Before-and-after object listings:
────────────────
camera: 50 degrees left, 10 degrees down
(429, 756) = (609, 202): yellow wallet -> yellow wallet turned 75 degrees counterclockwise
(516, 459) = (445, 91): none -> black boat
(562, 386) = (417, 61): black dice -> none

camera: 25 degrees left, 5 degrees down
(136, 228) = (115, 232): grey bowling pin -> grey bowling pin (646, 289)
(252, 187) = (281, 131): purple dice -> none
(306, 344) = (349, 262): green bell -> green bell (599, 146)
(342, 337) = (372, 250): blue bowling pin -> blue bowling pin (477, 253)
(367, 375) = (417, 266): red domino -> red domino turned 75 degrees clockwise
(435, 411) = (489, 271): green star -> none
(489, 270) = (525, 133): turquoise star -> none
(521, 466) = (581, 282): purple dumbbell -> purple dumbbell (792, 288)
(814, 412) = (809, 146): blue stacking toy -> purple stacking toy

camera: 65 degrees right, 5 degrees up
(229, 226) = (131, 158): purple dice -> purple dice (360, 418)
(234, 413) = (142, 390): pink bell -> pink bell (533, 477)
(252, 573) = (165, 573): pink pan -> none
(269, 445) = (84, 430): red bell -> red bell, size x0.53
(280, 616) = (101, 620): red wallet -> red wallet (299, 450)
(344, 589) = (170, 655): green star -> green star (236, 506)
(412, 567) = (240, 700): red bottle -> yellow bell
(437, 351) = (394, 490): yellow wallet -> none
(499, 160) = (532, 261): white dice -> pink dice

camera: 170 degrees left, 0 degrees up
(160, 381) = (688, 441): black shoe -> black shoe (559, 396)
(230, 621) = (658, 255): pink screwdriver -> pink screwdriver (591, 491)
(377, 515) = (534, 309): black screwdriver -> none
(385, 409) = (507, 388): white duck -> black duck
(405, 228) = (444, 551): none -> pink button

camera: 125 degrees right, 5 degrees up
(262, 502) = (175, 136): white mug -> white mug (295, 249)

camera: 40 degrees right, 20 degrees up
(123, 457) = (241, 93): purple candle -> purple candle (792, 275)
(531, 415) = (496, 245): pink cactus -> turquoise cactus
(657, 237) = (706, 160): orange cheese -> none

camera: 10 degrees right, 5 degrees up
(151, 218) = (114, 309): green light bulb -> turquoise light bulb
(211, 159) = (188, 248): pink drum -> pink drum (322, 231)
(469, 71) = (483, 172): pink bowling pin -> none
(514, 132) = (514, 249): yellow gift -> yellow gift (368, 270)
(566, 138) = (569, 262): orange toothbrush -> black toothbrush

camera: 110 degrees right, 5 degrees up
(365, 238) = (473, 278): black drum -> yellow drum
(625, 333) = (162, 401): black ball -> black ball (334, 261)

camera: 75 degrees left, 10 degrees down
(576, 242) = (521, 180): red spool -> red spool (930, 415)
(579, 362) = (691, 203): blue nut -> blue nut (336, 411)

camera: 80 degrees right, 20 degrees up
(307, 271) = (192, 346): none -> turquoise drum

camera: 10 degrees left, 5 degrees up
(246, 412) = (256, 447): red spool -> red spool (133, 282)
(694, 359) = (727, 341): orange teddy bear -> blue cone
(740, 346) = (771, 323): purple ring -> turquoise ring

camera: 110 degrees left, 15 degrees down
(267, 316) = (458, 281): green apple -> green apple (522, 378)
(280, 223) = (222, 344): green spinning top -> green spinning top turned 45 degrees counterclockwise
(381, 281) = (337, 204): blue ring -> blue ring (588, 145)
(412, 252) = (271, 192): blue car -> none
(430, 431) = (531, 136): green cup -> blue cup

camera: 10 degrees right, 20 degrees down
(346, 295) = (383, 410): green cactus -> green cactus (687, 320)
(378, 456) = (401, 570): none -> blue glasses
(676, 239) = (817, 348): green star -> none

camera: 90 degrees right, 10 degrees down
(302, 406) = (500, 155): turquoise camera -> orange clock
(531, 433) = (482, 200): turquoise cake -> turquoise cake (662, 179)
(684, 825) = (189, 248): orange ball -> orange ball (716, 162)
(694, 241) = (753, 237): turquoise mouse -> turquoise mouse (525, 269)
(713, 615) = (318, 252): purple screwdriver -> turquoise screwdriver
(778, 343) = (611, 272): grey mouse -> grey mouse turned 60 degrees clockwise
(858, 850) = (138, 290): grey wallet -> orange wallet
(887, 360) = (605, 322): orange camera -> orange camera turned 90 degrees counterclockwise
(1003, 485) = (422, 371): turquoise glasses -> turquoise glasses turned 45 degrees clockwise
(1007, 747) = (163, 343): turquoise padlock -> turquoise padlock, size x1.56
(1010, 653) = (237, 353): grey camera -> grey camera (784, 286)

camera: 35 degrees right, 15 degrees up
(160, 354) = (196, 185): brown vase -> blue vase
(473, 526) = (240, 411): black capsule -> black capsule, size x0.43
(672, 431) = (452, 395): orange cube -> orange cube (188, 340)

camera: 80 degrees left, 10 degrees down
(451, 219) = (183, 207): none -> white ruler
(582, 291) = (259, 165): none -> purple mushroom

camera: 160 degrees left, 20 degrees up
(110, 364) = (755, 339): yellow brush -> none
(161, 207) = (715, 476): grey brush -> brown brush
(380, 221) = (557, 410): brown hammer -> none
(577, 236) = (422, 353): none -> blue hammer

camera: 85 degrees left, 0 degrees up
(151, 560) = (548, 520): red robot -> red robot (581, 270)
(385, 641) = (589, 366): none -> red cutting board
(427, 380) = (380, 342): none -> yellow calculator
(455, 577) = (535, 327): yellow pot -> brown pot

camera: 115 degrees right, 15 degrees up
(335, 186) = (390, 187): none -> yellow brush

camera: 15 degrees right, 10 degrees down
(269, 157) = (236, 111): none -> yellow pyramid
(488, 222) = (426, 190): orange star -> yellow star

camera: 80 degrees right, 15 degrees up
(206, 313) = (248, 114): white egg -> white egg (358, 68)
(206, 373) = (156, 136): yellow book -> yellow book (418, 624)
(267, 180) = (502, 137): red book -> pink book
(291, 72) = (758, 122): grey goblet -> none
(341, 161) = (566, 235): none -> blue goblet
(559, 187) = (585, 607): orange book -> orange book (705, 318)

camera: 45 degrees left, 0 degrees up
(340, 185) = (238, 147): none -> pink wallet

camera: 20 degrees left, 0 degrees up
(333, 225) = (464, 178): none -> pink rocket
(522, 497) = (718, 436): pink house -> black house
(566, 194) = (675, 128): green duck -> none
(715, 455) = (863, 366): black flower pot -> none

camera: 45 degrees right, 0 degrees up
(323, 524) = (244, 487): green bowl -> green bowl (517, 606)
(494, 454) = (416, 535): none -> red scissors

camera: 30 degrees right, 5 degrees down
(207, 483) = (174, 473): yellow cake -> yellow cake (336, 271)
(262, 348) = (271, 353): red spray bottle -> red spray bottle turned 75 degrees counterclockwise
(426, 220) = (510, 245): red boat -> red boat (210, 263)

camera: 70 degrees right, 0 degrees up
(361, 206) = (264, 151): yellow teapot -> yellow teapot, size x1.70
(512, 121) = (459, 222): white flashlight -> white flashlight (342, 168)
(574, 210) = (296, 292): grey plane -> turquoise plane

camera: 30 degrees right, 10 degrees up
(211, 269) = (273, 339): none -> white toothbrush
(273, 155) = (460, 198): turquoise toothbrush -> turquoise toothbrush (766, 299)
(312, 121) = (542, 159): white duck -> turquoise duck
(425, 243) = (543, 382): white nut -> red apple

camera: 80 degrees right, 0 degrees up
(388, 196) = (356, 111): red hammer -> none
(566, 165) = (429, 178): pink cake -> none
────────────────
Try it:
Where a line in the records above contains the string "size", copy that line.

Expected answer:
(269, 445) = (84, 430): red bell -> red bell, size x0.53
(1007, 747) = (163, 343): turquoise padlock -> turquoise padlock, size x1.56
(473, 526) = (240, 411): black capsule -> black capsule, size x0.43
(361, 206) = (264, 151): yellow teapot -> yellow teapot, size x1.70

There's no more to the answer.